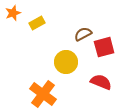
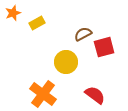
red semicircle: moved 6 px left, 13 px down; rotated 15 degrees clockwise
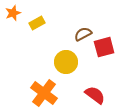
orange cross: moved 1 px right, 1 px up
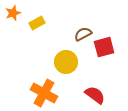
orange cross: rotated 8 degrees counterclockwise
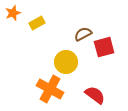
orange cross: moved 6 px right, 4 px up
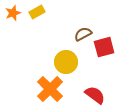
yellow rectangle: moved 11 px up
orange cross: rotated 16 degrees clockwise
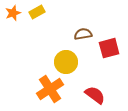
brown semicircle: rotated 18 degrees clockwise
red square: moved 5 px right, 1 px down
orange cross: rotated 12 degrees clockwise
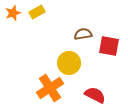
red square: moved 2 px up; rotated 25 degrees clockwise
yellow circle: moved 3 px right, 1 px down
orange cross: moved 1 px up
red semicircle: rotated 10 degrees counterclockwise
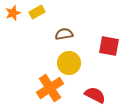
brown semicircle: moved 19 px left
________________________
Convert the listing above into a numbered list of its lines, leaving out any blank lines and the picture lines.

1. red semicircle: moved 6 px left, 13 px down; rotated 15 degrees clockwise
2. orange cross: moved 1 px right, 1 px up
3. orange cross: rotated 8 degrees counterclockwise
4. orange cross: moved 6 px right, 4 px up
5. yellow rectangle: moved 11 px up
6. orange cross: rotated 16 degrees clockwise
7. brown semicircle: rotated 18 degrees clockwise
8. red square: moved 5 px right, 1 px down
9. orange cross: rotated 12 degrees clockwise
10. red square: moved 2 px up; rotated 25 degrees clockwise
11. yellow circle: moved 3 px right, 1 px down
12. orange cross: moved 1 px up
13. red semicircle: rotated 10 degrees counterclockwise
14. brown semicircle: moved 19 px left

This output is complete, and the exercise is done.